(Before-and-after change records)

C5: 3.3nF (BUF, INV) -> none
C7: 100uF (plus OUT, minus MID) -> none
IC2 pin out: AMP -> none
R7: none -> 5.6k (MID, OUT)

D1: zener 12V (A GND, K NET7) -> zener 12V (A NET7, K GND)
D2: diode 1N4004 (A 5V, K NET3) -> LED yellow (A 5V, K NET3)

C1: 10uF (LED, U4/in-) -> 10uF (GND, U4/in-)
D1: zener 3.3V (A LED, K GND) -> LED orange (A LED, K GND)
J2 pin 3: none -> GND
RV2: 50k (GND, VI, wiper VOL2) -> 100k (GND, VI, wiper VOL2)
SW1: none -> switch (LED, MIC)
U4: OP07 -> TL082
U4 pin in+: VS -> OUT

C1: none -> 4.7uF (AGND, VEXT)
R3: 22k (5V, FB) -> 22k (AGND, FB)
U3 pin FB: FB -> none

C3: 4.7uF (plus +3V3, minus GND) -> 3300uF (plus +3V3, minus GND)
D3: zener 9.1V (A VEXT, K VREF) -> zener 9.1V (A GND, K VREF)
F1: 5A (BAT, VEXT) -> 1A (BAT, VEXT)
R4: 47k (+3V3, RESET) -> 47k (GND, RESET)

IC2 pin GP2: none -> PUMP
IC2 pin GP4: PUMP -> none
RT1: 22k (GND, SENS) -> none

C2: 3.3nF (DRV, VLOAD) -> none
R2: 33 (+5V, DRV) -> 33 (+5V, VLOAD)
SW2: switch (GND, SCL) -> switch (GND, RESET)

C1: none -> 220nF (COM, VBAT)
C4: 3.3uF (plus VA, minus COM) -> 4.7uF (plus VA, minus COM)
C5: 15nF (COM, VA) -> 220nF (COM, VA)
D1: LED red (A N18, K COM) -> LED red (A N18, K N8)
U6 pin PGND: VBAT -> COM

■ **WHAT YOU HAVE TO DO**: In the data above, find each line where the string "switch" appears, then copy it.

■ **RESULT FOR THIS EXERCISE**:
SW1: none -> switch (LED, MIC)
SW2: switch (GND, SCL) -> switch (GND, RESET)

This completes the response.